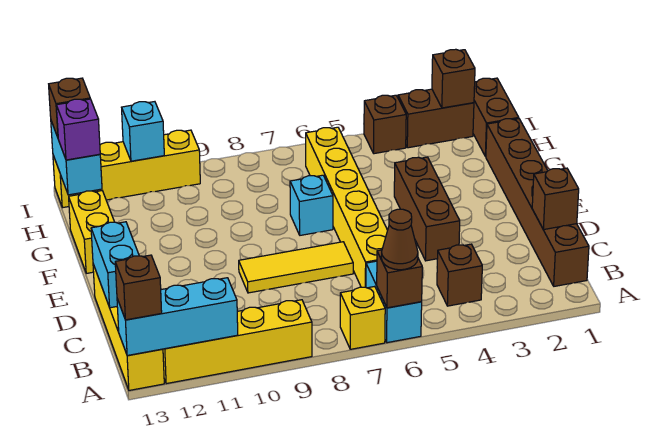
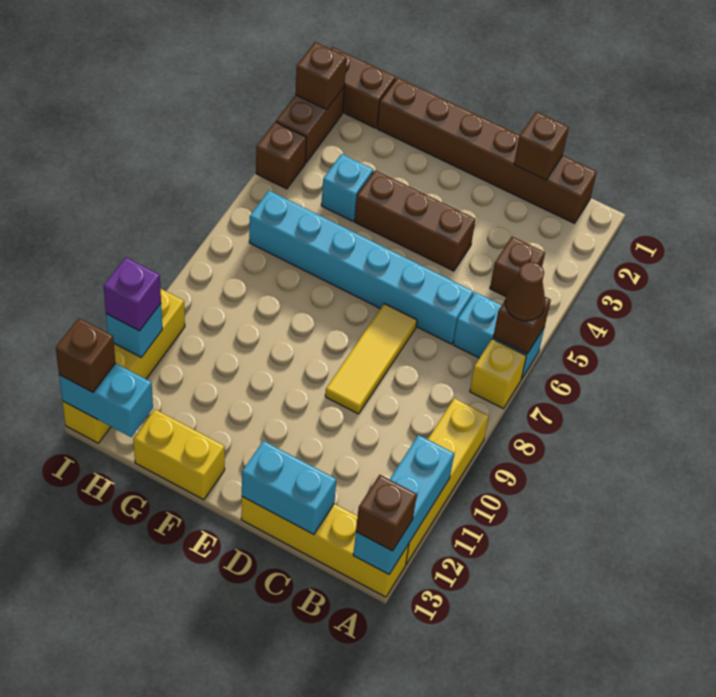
yellow brick C6:H6 level 1 -> cyan brick C6:H6 level 1
cyan brick F7 level 1 -> cyan brick G4 level 1
purple brick H13 level 3 -> purple brick I11 level 3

Aim of the task: Skipping the pictures, transcribe each line above exactly as it appears.

Result:
yellow brick C6:H6 level 1 -> cyan brick C6:H6 level 1
cyan brick F7 level 1 -> cyan brick G4 level 1
purple brick H13 level 3 -> purple brick I11 level 3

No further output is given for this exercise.